(Data items)
######

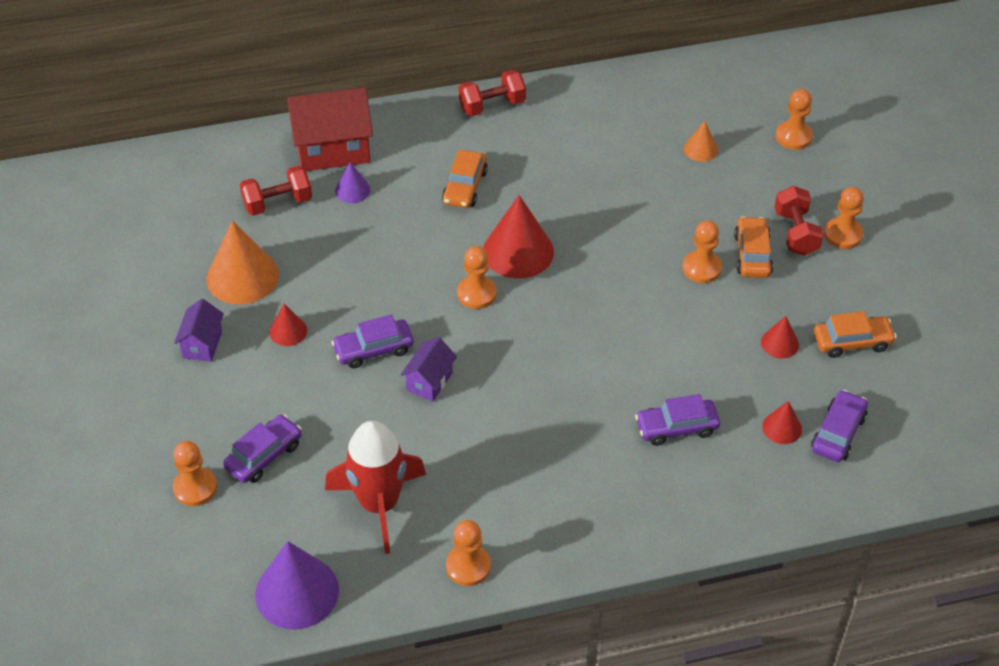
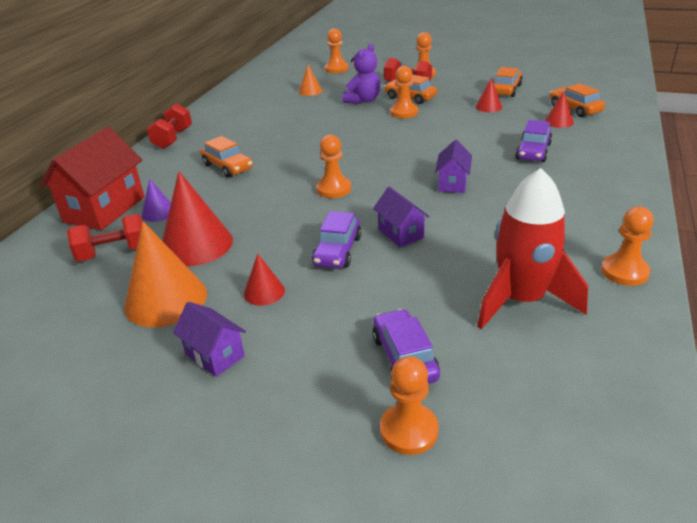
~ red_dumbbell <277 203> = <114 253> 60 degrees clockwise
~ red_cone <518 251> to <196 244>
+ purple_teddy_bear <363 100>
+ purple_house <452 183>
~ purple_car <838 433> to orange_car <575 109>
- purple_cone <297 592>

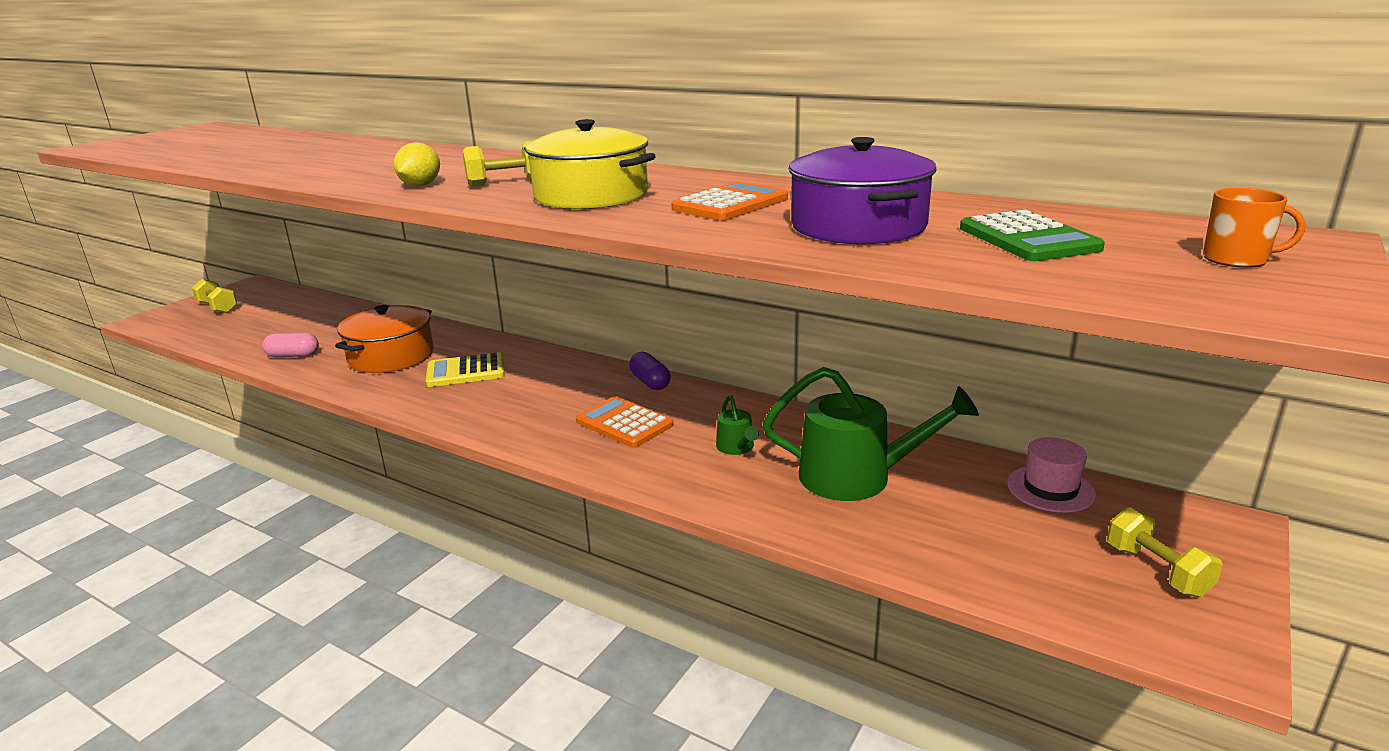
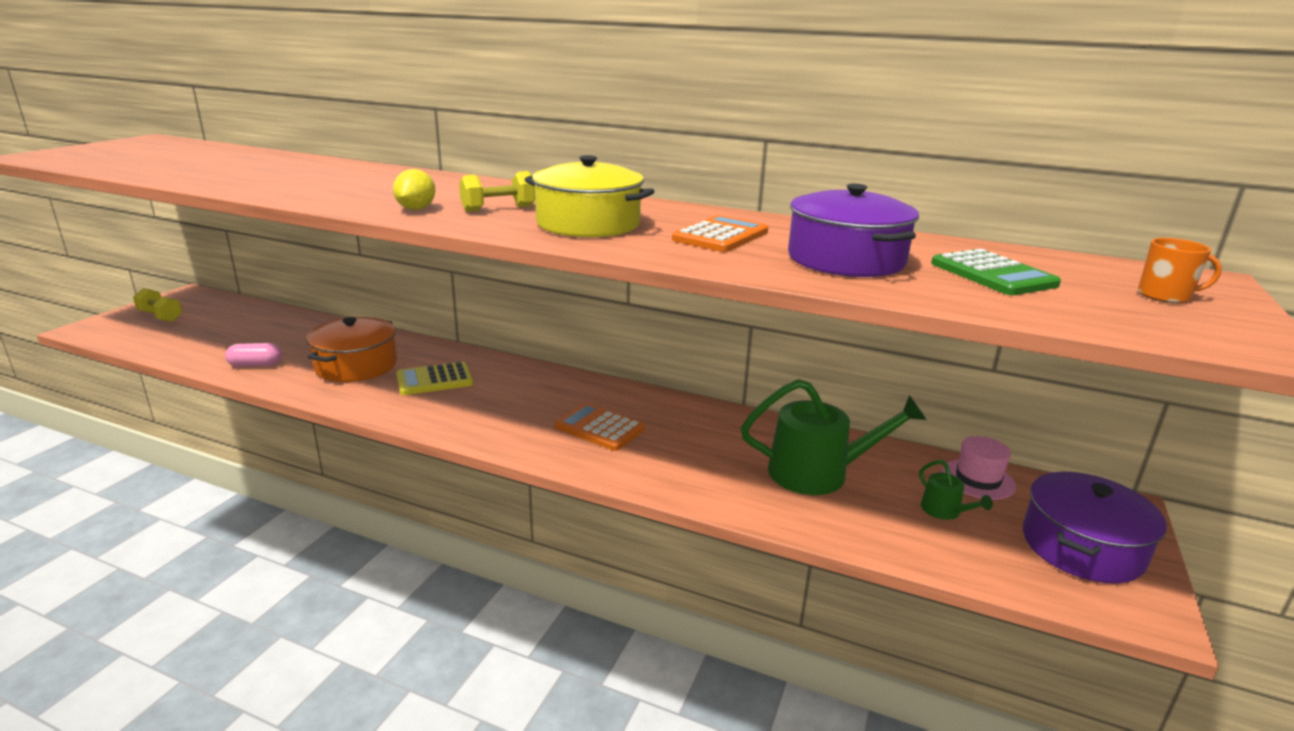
~ green_watering_can <736 447> to <944 511>
~ yellow_dumbbell <1157 570> to purple_pot <1081 547>
- purple_capsule <650 382>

######

▶ **PROBLEM TO WORK ON**
From the line that contains "purple_teddy_bear <363 100>" down to the final line of the entries above, please copy each line exactly, excluding pictures.

▶ **TASK ANSWER**
+ purple_teddy_bear <363 100>
+ purple_house <452 183>
~ purple_car <838 433> to orange_car <575 109>
- purple_cone <297 592>

~ green_watering_can <736 447> to <944 511>
~ yellow_dumbbell <1157 570> to purple_pot <1081 547>
- purple_capsule <650 382>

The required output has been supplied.